• _Exercise goal_: Beneath this task are the entries; from the line with "now: bombilla [azul]" through the last one, transcribe every line exactly and nothing else, skipping pictures.
───── The records
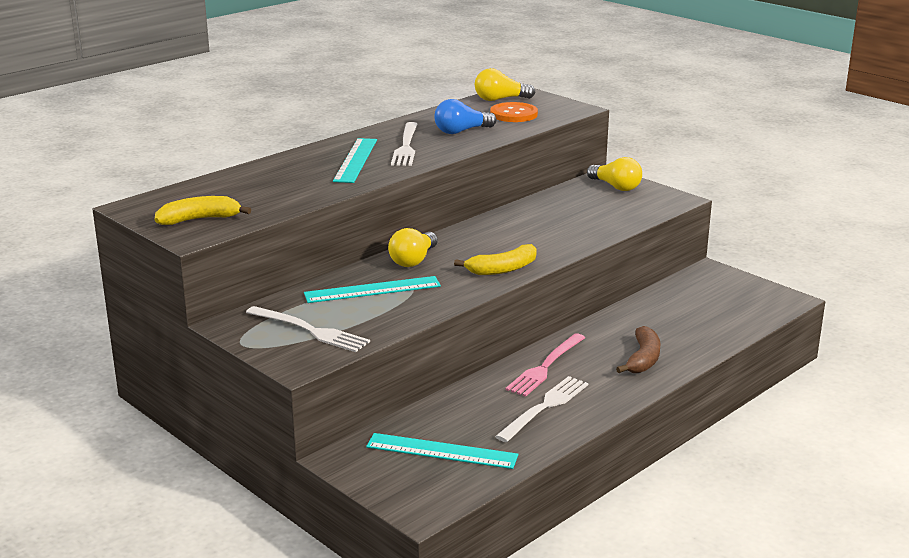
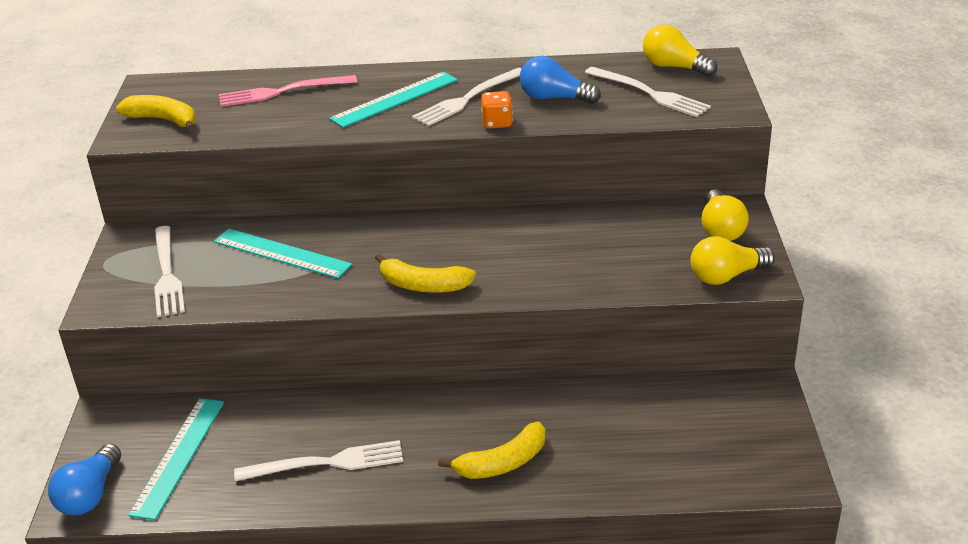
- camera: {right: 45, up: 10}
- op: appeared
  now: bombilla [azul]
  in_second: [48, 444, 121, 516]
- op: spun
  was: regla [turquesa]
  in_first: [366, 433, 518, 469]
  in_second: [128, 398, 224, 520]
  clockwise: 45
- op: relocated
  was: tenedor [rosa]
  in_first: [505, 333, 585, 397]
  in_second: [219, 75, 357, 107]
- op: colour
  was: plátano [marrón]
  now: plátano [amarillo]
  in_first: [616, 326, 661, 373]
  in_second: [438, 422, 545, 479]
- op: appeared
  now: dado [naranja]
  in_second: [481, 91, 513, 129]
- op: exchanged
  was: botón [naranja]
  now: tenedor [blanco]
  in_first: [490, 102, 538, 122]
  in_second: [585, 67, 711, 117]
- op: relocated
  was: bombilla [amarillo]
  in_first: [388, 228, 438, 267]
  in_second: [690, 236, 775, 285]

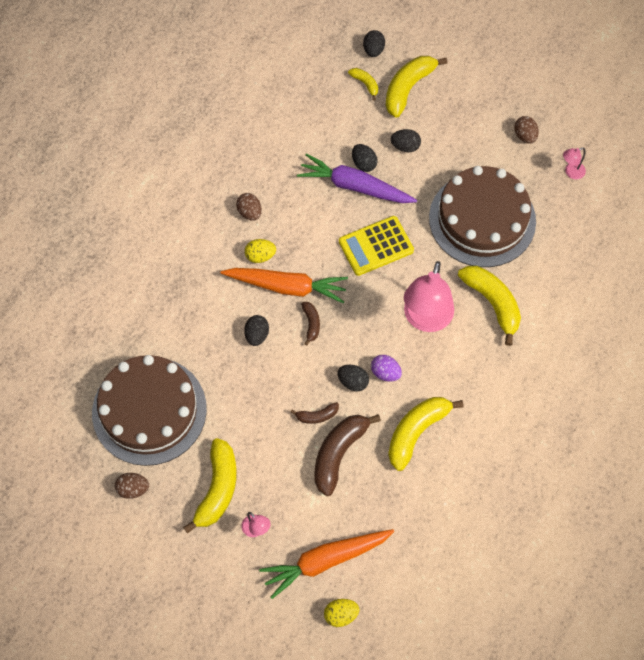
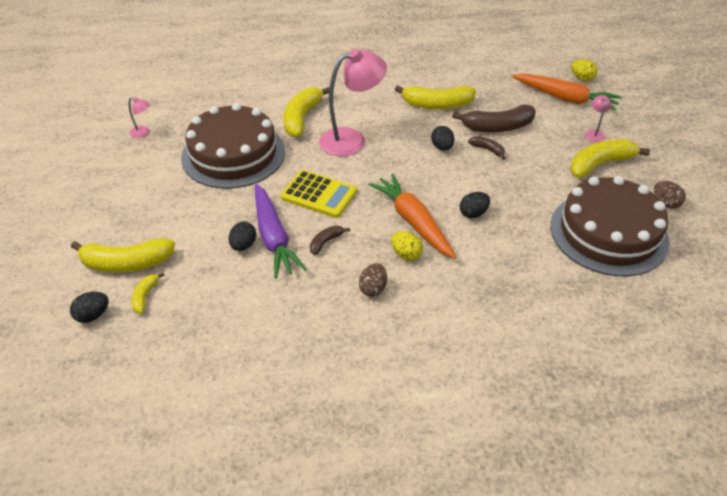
- camera: {right: -130, up: -20}
- op: relocated
  was: plátano [marrón]
  in_first: [301, 302, 320, 346]
  in_second: [310, 225, 350, 255]
- op: missing
  was: huevo [morado]
  in_first: [371, 355, 402, 382]
- op: missing
  was: huevo [negro]
  in_first: [391, 129, 421, 152]
- op: missing
  was: huevo [marrón]
  in_first: [514, 116, 539, 144]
──────────
• _Answer box_:
  now: bombilla [azul]
  in_second: [48, 444, 121, 516]
- op: spun
  was: regla [turquesa]
  in_first: [366, 433, 518, 469]
  in_second: [128, 398, 224, 520]
  clockwise: 45
- op: relocated
  was: tenedor [rosa]
  in_first: [505, 333, 585, 397]
  in_second: [219, 75, 357, 107]
- op: colour
  was: plátano [marrón]
  now: plátano [amarillo]
  in_first: [616, 326, 661, 373]
  in_second: [438, 422, 545, 479]
- op: appeared
  now: dado [naranja]
  in_second: [481, 91, 513, 129]
- op: exchanged
  was: botón [naranja]
  now: tenedor [blanco]
  in_first: [490, 102, 538, 122]
  in_second: [585, 67, 711, 117]
- op: relocated
  was: bombilla [amarillo]
  in_first: [388, 228, 438, 267]
  in_second: [690, 236, 775, 285]

- camera: {right: -130, up: -20}
- op: relocated
  was: plátano [marrón]
  in_first: [301, 302, 320, 346]
  in_second: [310, 225, 350, 255]
- op: missing
  was: huevo [morado]
  in_first: [371, 355, 402, 382]
- op: missing
  was: huevo [negro]
  in_first: [391, 129, 421, 152]
- op: missing
  was: huevo [marrón]
  in_first: [514, 116, 539, 144]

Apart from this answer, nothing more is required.